About this task :: Take every line from the listing below that contains "size".

———

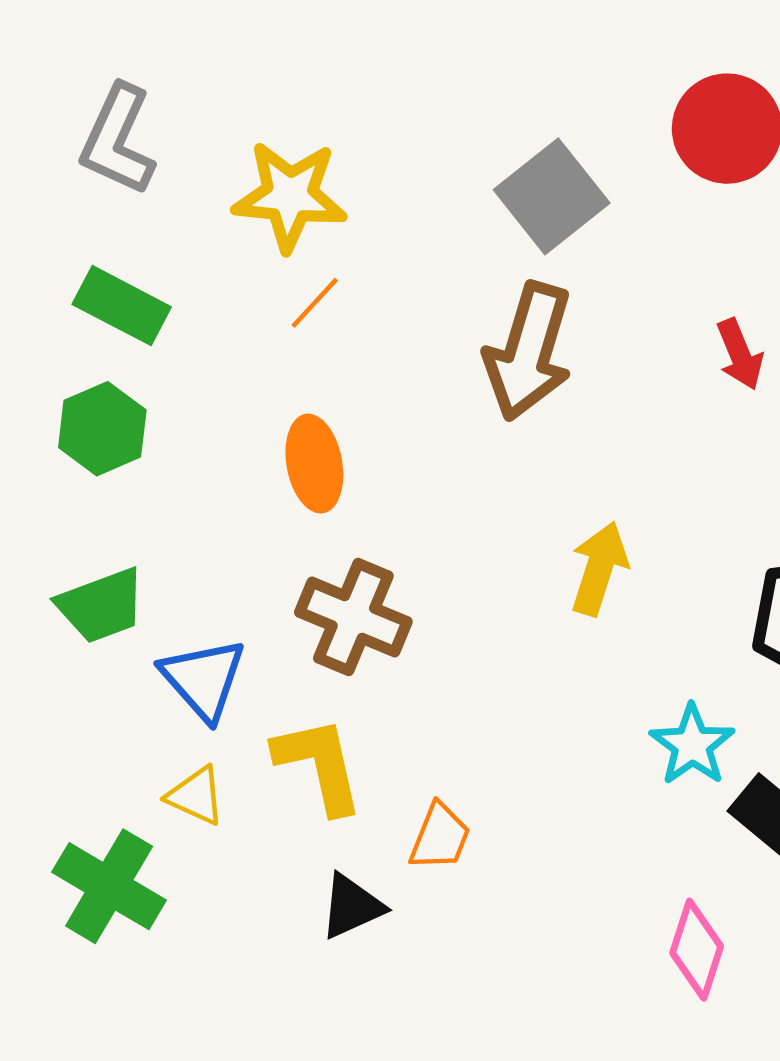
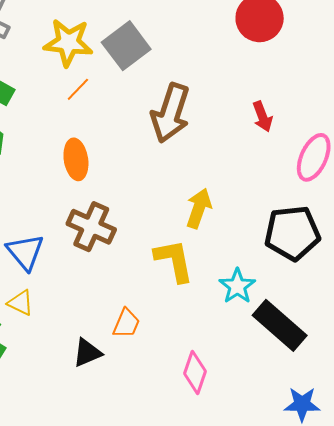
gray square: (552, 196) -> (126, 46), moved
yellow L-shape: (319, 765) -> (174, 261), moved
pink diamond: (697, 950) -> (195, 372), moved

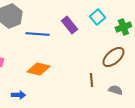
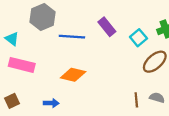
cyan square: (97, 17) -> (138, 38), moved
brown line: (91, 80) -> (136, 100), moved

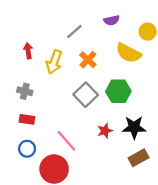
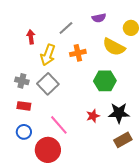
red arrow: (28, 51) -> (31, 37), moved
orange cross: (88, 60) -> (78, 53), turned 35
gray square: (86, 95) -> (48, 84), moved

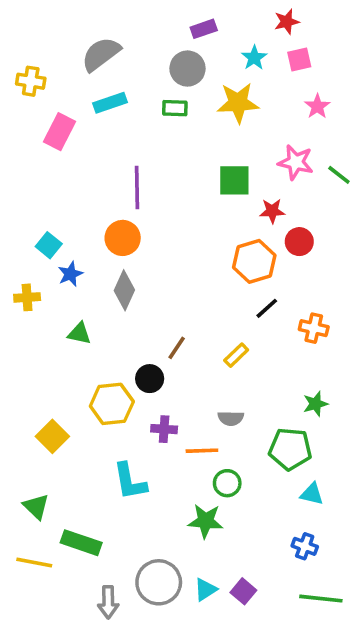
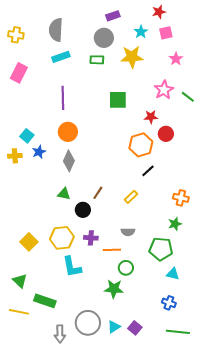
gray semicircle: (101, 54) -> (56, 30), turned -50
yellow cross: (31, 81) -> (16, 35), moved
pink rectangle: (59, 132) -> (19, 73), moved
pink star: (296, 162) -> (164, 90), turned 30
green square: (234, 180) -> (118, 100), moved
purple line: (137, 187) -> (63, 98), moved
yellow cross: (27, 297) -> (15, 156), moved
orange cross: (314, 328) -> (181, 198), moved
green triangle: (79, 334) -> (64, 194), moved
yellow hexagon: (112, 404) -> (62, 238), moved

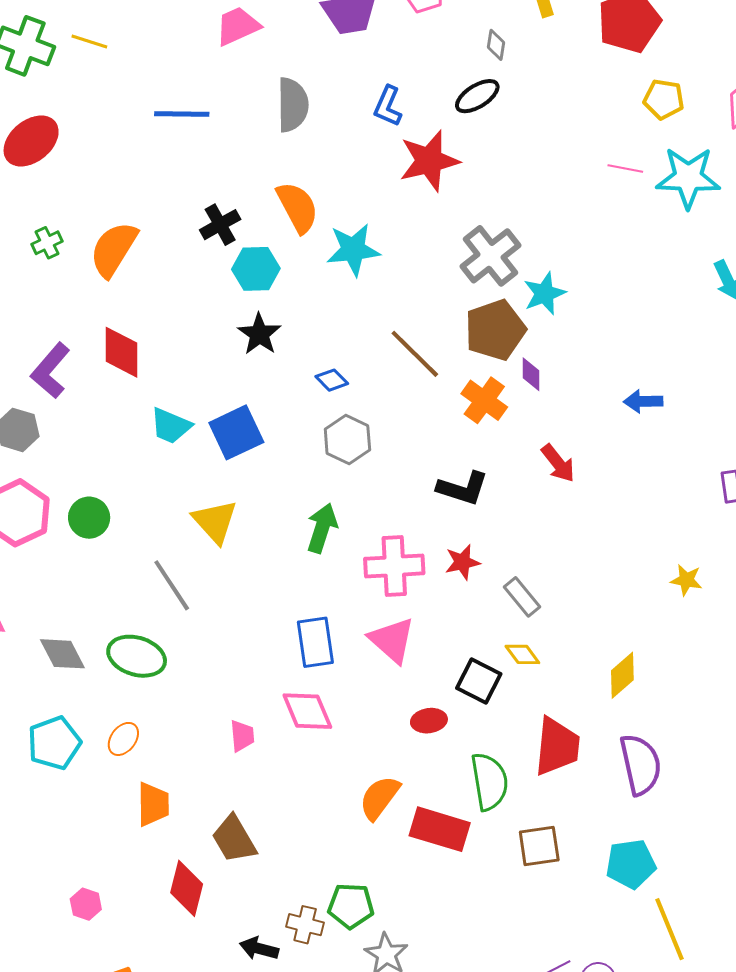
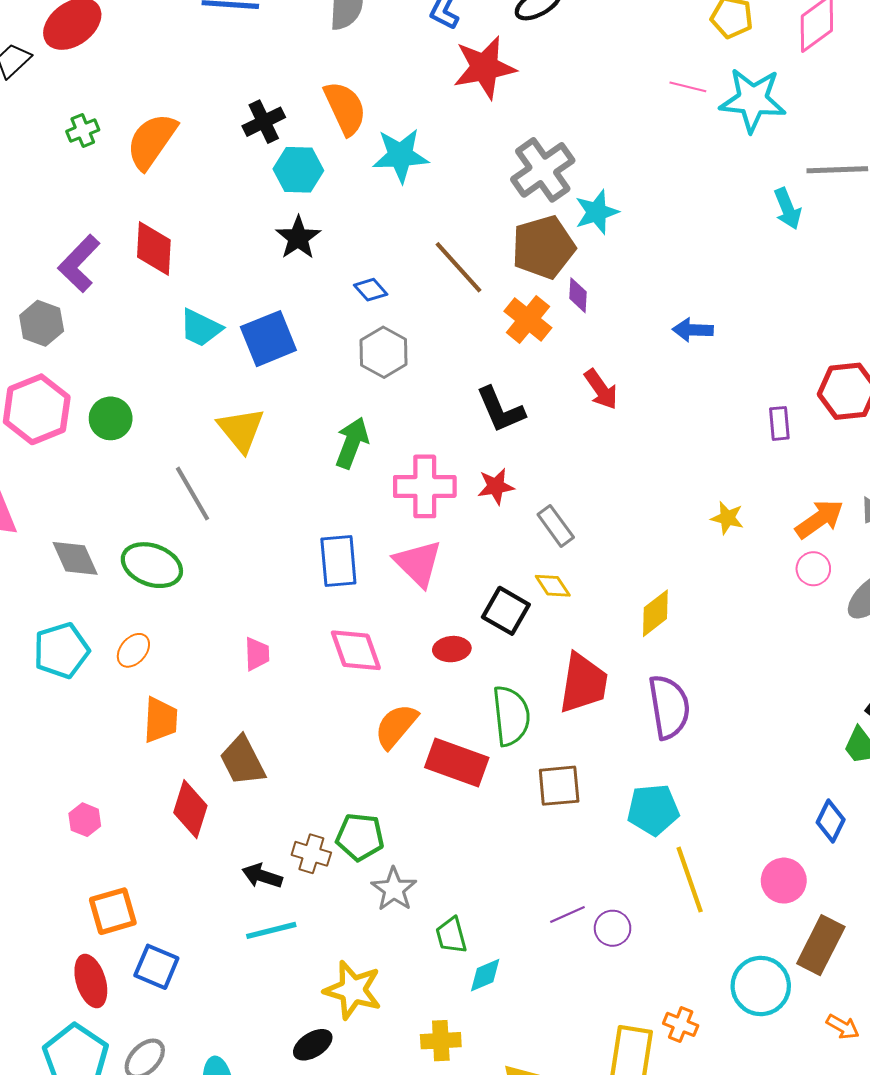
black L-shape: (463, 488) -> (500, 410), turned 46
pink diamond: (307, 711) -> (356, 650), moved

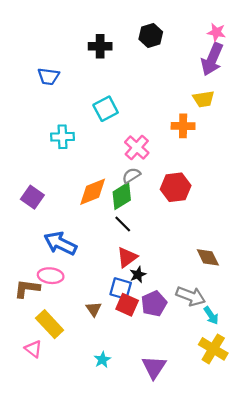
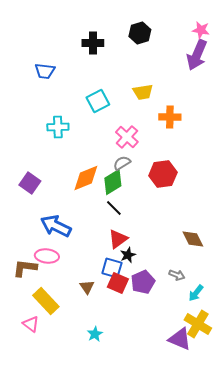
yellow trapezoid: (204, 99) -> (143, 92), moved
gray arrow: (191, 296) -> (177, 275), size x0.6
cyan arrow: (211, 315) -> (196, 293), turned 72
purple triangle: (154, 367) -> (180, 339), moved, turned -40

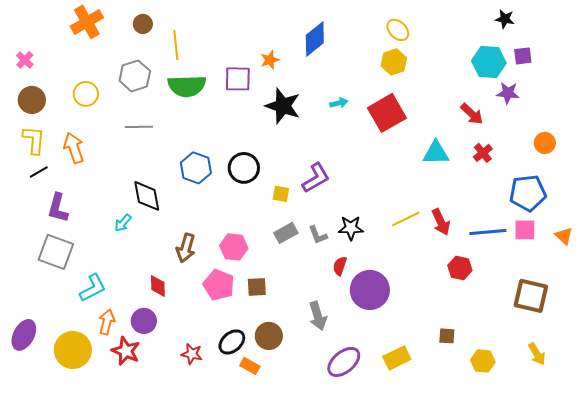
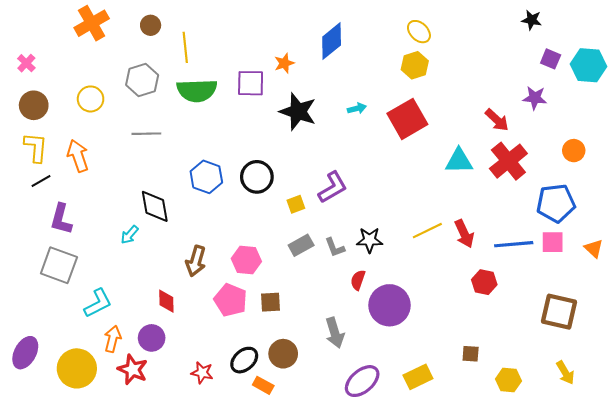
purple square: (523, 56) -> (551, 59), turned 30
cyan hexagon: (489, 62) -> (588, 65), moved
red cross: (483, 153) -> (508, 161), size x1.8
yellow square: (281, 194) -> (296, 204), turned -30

———

Response ::
gray arrow: (191, 296) -> (177, 275), size x0.6
red cross: (483, 153) -> (508, 161), size x1.8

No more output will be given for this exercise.